• Exercise details
Take the entries below and print, exactly, the stretch from the line containing "none -> tan slope E4:E6 level 1 top 6" through the line containing "none -> pink tile I6:J8 level 1", both included.

• Supplied data
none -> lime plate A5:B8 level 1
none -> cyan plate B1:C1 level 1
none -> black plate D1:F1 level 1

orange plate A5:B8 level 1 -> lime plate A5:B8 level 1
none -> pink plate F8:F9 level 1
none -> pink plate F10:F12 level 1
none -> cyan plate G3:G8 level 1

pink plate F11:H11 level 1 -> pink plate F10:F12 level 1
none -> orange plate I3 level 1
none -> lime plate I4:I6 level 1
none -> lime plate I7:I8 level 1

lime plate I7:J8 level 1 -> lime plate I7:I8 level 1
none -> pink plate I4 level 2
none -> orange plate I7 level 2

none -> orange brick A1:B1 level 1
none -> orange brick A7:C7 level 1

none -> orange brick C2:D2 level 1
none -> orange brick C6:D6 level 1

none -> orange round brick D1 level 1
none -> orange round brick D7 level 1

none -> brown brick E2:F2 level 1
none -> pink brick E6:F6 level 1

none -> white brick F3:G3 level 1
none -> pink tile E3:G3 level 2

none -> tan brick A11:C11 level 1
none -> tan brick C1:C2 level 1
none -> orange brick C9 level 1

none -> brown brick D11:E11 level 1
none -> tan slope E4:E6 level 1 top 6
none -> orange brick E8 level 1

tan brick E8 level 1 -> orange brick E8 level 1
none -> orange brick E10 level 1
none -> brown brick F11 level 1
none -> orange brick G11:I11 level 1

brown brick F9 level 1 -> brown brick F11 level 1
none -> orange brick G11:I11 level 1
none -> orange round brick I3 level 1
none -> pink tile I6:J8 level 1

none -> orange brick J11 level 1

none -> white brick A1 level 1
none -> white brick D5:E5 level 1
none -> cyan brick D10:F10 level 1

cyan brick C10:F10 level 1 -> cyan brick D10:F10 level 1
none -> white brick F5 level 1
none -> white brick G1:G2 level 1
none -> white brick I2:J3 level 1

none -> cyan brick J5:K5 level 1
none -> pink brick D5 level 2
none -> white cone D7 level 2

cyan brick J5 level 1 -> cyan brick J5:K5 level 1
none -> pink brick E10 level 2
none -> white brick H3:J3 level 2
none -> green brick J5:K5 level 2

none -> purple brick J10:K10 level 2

• Answer for this exercise
none -> tan slope E4:E6 level 1 top 6
none -> orange brick E8 level 1

tan brick E8 level 1 -> orange brick E8 level 1
none -> orange brick E10 level 1
none -> brown brick F11 level 1
none -> orange brick G11:I11 level 1

brown brick F9 level 1 -> brown brick F11 level 1
none -> orange brick G11:I11 level 1
none -> orange round brick I3 level 1
none -> pink tile I6:J8 level 1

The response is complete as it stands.